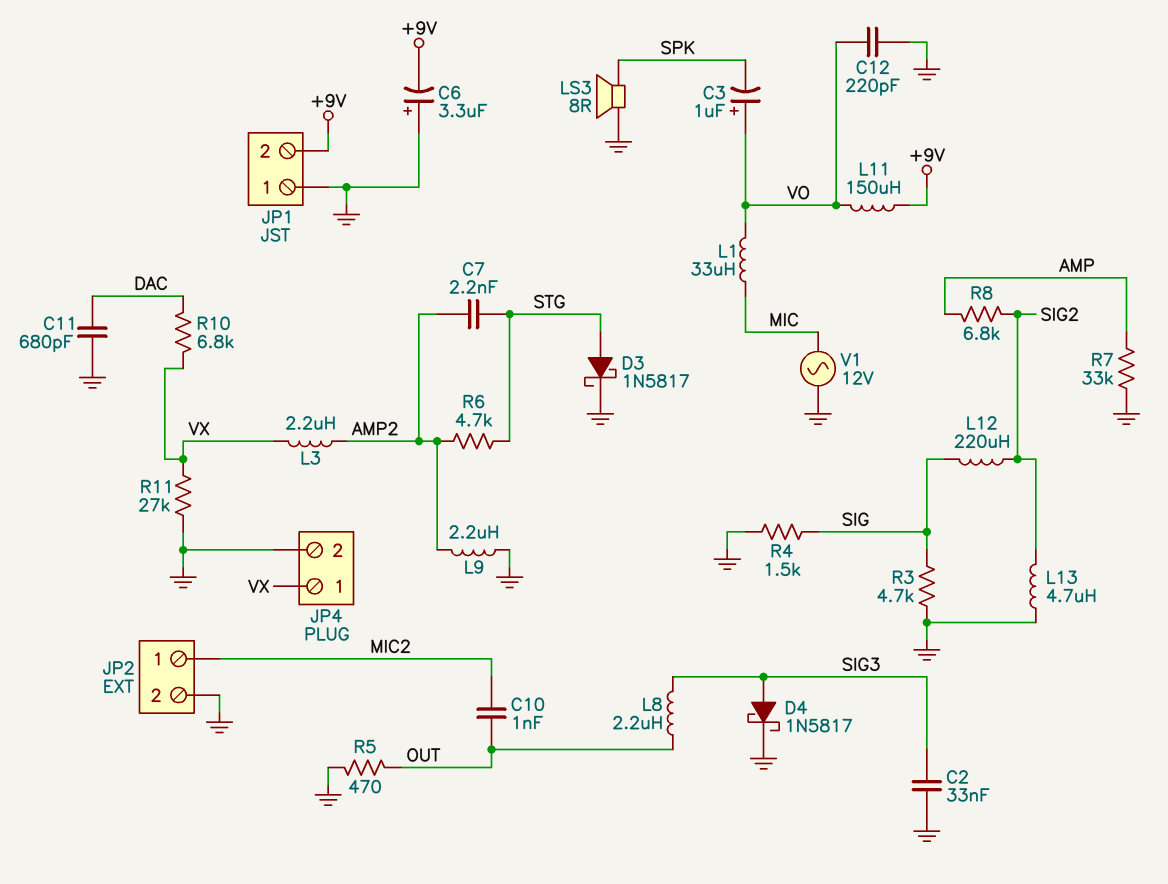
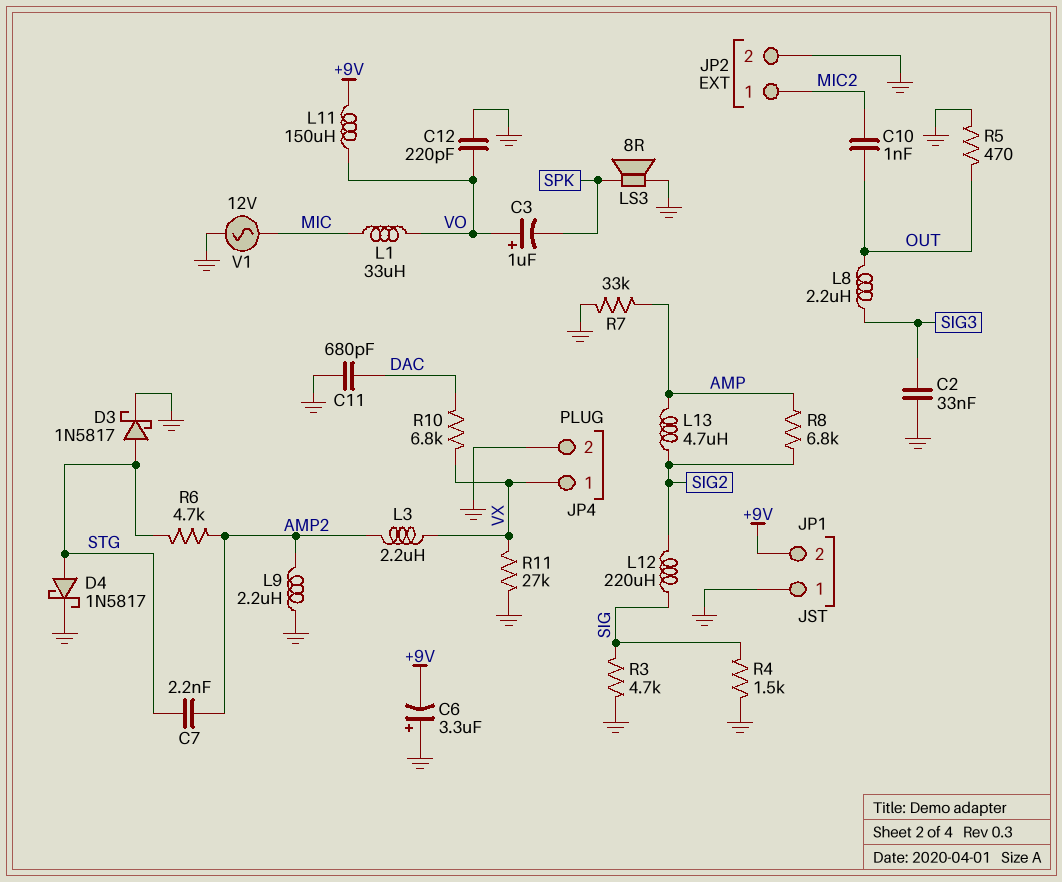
D4: schottky 1N5817 (A SIG3, K GND) -> schottky 1N5817 (A STG, K GND)
L13: 4.7uH (GND, SIG2) -> 4.7uH (AMP, SIG2)

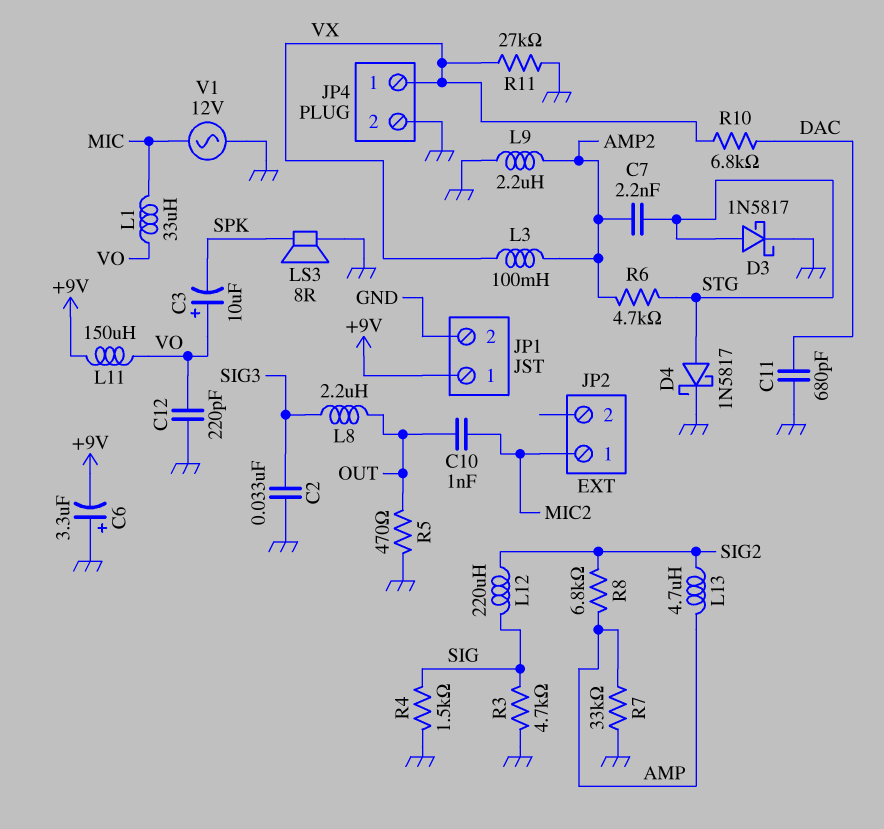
C3: 1uF (plus VO, minus SPK) -> 10uF (plus VO, minus SPK)
JP1 pin 1: GND -> +9V
JP1 pin 2: +9V -> GND
JP2 pin 2: GND -> none
L3: 2.2uH (AMP2, VX) -> 100mH (AMP2, VX)

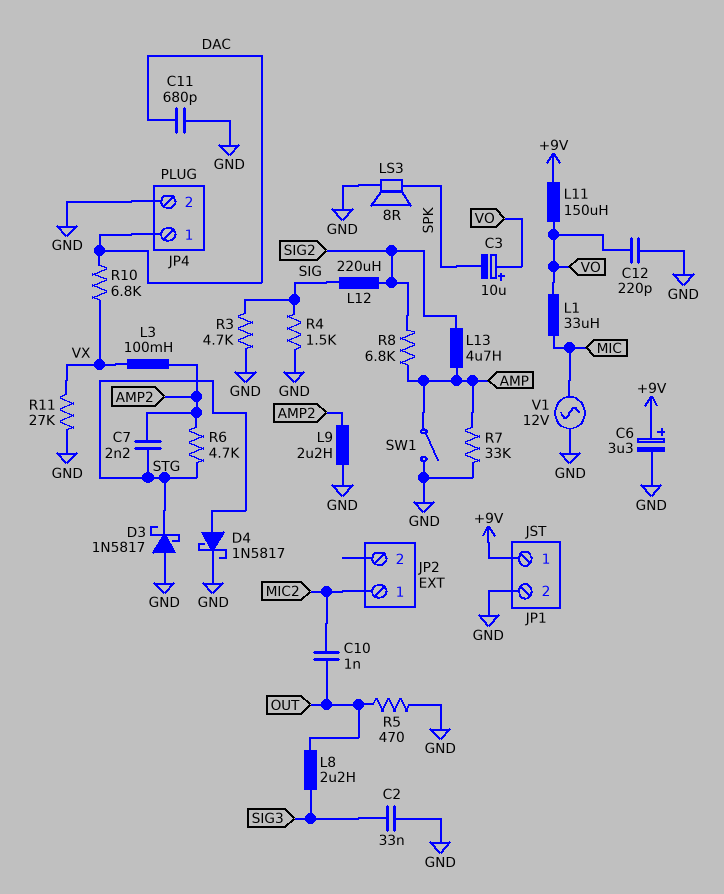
C6: 3.3uF (plus GND, minus +9V) -> 3.3uF (plus +9V, minus GND)
D3: schottky 1N5817 (A STG, K GND) -> schottky 1N5817 (A GND, K STG)
JP4 pin 1: VX -> DAC
SW1: none -> switch (AMP, GND)

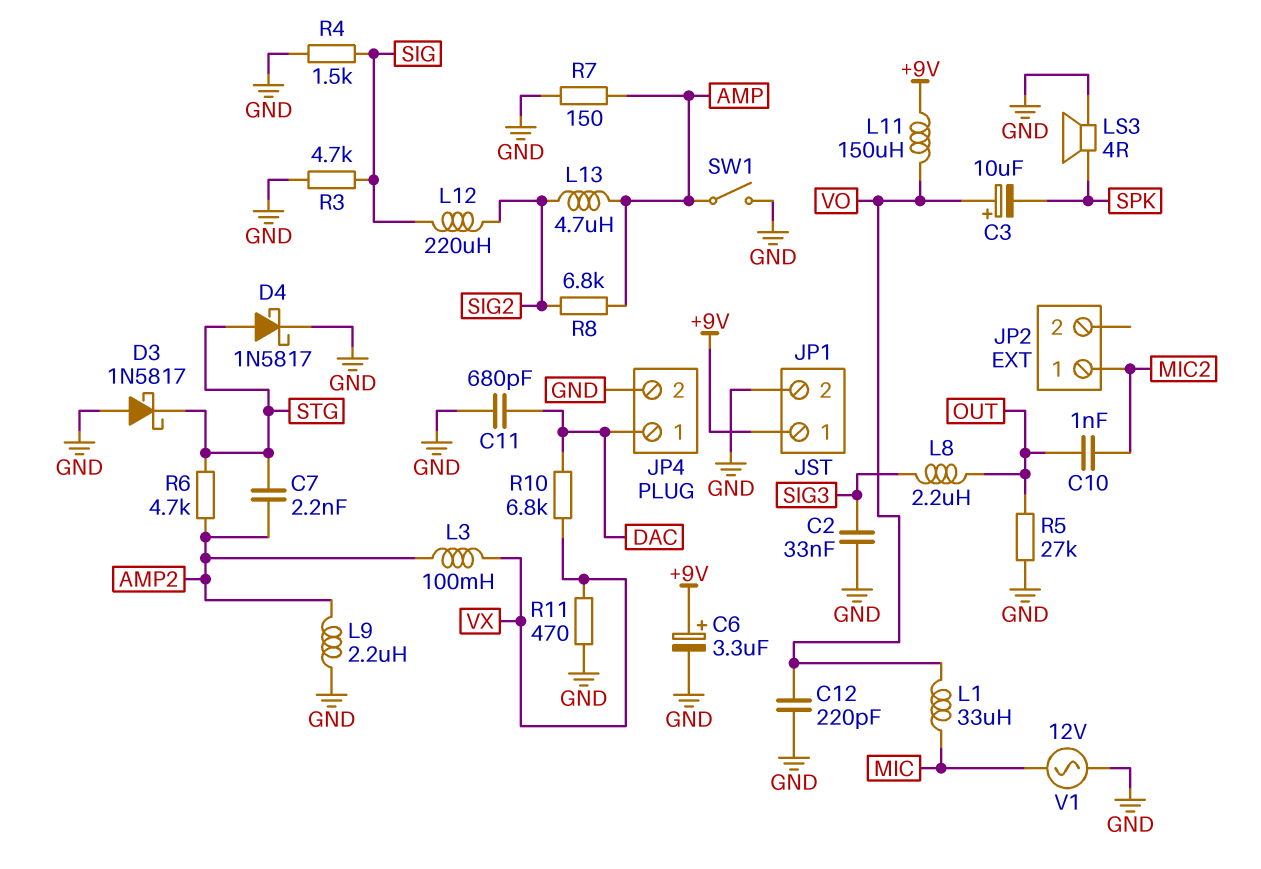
LS3: speaker 8R (GND, SPK) -> speaker 4R (GND, SPK)
R5: 470 (GND, OUT) -> 27k (GND, OUT)
R7: 33k (AMP, GND) -> 150 (AMP, GND)
R11: 27k (GND, VX) -> 470 (GND, VX)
◆ ◆ ◆
▸ **EXERCISE INSTRUCTIONS**
No pictures belong in the copy. Repeat the entries exactly.

▸ **SOLUTION TO THIS EXERCISE**
D4: schottky 1N5817 (A SIG3, K GND) -> schottky 1N5817 (A STG, K GND)
L13: 4.7uH (GND, SIG2) -> 4.7uH (AMP, SIG2)

C3: 1uF (plus VO, minus SPK) -> 10uF (plus VO, minus SPK)
JP1 pin 1: GND -> +9V
JP1 pin 2: +9V -> GND
JP2 pin 2: GND -> none
L3: 2.2uH (AMP2, VX) -> 100mH (AMP2, VX)

C6: 3.3uF (plus GND, minus +9V) -> 3.3uF (plus +9V, minus GND)
D3: schottky 1N5817 (A STG, K GND) -> schottky 1N5817 (A GND, K STG)
JP4 pin 1: VX -> DAC
SW1: none -> switch (AMP, GND)

LS3: speaker 8R (GND, SPK) -> speaker 4R (GND, SPK)
R5: 470 (GND, OUT) -> 27k (GND, OUT)
R7: 33k (AMP, GND) -> 150 (AMP, GND)
R11: 27k (GND, VX) -> 470 (GND, VX)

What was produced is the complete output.